- EXERCISE BRIEF
Report each line of the records below that uses the word "none".

- - -

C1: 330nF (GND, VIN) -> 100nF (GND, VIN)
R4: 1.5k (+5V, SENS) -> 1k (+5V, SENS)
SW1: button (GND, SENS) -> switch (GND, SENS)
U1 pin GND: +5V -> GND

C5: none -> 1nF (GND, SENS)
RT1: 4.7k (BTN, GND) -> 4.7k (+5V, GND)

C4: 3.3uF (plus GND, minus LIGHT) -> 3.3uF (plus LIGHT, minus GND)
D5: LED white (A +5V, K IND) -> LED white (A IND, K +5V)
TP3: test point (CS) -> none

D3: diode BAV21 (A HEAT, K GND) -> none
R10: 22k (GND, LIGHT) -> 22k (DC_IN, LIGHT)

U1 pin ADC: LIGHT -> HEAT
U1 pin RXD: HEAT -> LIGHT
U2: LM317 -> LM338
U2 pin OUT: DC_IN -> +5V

- - -

- REPLY
C5: none -> 1nF (GND, SENS)
TP3: test point (CS) -> none
D3: diode BAV21 (A HEAT, K GND) -> none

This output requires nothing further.